[Records drawn from a dataset]
┄┄┄┄┄┄┄┄┄┄

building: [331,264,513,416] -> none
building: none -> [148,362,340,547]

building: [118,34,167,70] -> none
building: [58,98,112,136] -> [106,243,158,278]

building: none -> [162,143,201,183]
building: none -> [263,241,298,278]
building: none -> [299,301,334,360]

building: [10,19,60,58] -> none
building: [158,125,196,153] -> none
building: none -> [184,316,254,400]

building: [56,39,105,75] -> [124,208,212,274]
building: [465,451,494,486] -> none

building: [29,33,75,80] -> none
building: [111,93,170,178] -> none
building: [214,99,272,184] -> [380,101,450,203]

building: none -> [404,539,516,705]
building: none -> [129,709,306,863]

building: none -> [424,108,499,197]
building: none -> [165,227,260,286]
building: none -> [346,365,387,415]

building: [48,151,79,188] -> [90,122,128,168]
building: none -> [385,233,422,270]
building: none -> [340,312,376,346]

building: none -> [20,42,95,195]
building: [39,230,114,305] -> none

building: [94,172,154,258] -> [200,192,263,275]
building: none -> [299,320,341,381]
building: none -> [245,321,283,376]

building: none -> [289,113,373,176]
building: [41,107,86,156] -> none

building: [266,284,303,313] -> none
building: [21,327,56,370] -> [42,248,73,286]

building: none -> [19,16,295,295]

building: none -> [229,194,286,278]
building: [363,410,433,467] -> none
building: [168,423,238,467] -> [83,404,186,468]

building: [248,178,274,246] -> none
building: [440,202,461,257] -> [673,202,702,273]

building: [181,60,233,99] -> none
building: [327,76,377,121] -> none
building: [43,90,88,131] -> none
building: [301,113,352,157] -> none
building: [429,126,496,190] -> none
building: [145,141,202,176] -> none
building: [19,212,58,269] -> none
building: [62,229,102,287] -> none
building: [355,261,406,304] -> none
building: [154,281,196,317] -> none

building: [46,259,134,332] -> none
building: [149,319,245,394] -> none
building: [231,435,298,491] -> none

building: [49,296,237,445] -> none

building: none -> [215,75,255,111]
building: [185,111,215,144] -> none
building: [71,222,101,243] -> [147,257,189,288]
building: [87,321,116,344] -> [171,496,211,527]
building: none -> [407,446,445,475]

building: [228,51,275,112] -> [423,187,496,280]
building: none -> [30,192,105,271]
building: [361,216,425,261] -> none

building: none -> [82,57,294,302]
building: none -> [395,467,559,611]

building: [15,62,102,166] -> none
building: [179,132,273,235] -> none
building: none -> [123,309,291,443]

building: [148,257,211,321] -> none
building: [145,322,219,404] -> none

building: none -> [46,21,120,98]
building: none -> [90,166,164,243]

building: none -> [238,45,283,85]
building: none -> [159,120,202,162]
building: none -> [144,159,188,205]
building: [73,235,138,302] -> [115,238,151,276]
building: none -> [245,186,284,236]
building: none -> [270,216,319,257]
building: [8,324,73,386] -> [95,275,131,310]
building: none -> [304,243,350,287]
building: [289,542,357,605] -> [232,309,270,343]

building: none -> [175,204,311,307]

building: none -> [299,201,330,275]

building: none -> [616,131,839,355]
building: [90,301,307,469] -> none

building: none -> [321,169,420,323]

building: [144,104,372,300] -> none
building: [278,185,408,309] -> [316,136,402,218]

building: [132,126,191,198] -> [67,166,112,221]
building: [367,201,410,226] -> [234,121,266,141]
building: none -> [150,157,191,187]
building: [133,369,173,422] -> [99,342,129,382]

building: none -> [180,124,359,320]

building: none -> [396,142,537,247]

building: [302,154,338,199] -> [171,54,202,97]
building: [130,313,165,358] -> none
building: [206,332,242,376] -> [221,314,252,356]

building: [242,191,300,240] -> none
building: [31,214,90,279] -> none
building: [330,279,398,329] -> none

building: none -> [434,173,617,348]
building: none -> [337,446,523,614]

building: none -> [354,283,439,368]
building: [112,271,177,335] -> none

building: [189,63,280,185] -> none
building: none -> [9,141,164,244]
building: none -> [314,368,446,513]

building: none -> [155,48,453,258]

┄┄┄┄┄┄┄┄┄┄

Exercise brief = Reproduce the records above line by line, without any change, up to and including the line that holds "building: [56,39,105,75] -> [124,208,212,274]".

Task response =
building: [331,264,513,416] -> none
building: none -> [148,362,340,547]

building: [118,34,167,70] -> none
building: [58,98,112,136] -> [106,243,158,278]

building: none -> [162,143,201,183]
building: none -> [263,241,298,278]
building: none -> [299,301,334,360]

building: [10,19,60,58] -> none
building: [158,125,196,153] -> none
building: none -> [184,316,254,400]

building: [56,39,105,75] -> [124,208,212,274]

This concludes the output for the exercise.